WHAT NEEDS TO BE DONE :: Once the line with "pink brick B4:C7 level 2 -> none" is found in the entries below, print it and each following line exactly, stopping after the line with "none -> lime brick I4:I9 level 1"; print nothing else.

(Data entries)
★ ★ ★ ★ ★

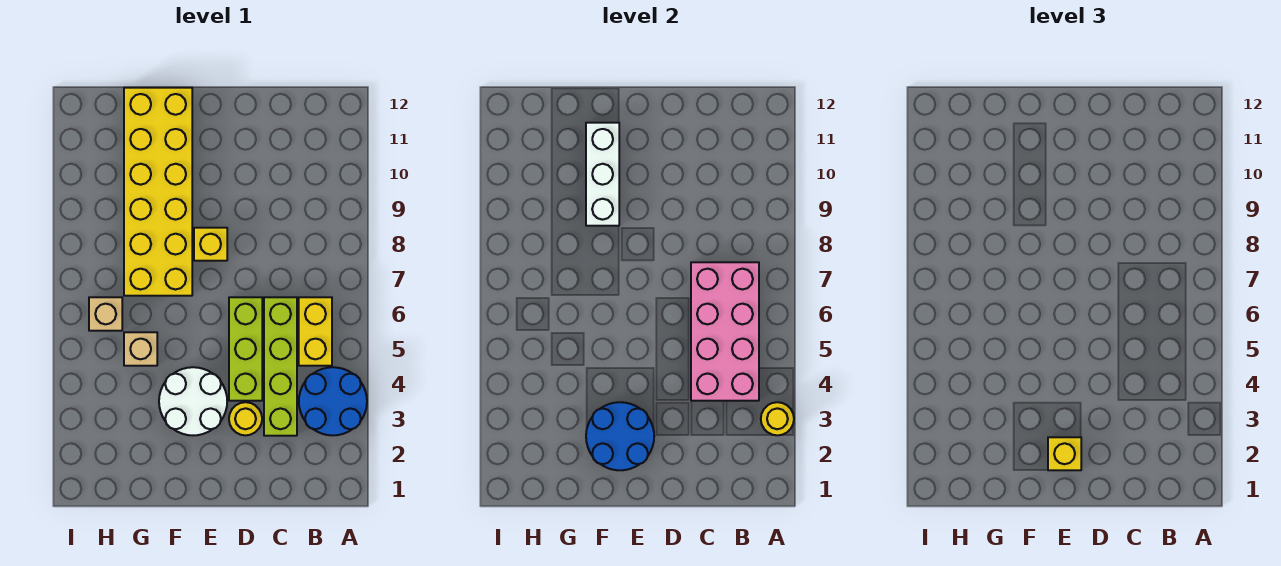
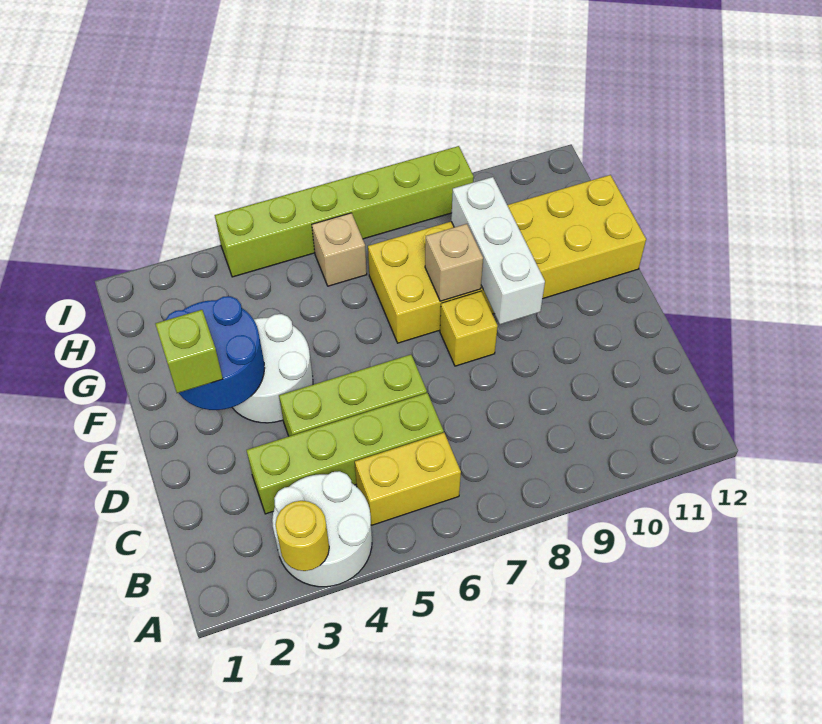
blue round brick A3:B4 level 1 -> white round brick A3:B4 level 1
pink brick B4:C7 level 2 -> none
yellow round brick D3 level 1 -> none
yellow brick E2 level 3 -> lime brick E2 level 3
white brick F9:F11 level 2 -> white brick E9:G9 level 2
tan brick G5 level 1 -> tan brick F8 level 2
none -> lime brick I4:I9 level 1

★ ★ ★ ★ ★

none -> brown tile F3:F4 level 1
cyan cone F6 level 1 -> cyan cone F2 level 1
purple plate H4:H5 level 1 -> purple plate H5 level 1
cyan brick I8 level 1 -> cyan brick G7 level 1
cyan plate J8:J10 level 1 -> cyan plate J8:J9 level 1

★ ★ ★ ★ ★

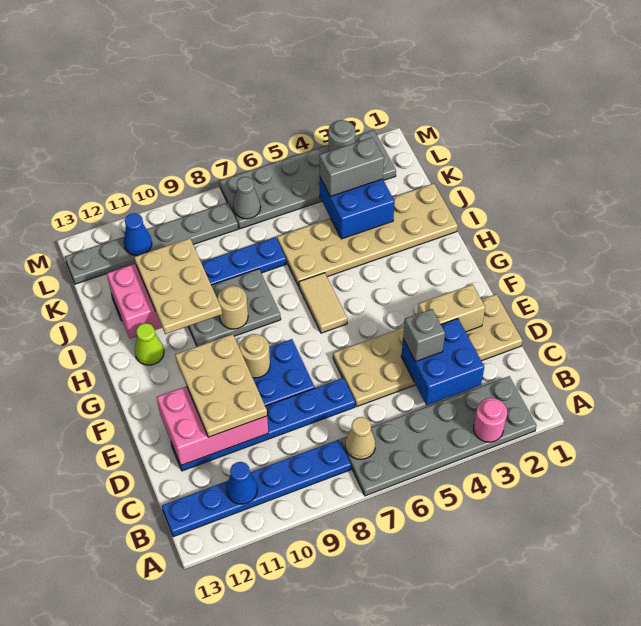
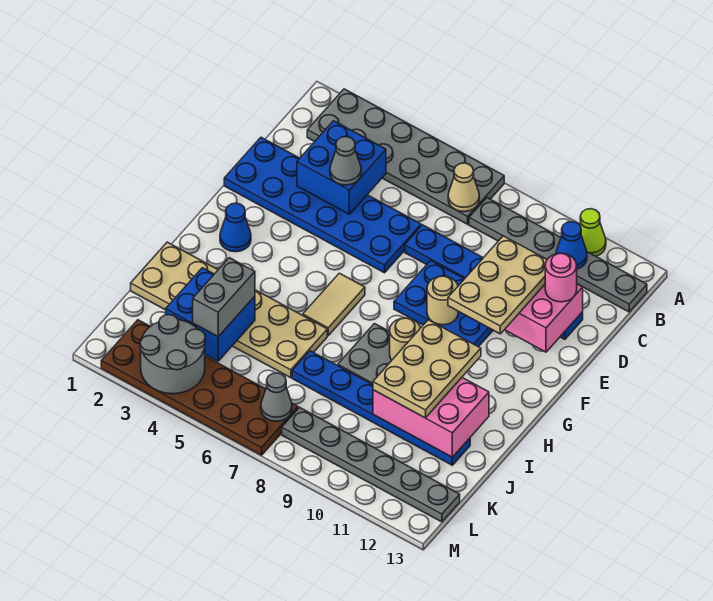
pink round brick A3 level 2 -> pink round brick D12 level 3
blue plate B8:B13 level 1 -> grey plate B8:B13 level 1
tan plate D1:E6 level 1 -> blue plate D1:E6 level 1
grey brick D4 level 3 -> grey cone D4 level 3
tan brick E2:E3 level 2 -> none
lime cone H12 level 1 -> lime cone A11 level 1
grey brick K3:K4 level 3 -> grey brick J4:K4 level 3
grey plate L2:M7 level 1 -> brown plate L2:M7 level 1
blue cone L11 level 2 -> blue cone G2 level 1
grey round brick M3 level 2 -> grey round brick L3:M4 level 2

★ ★ ★ ★ ★

SOLUTION ::
pink brick B4:C7 level 2 -> none
yellow round brick D3 level 1 -> none
yellow brick E2 level 3 -> lime brick E2 level 3
white brick F9:F11 level 2 -> white brick E9:G9 level 2
tan brick G5 level 1 -> tan brick F8 level 2
none -> lime brick I4:I9 level 1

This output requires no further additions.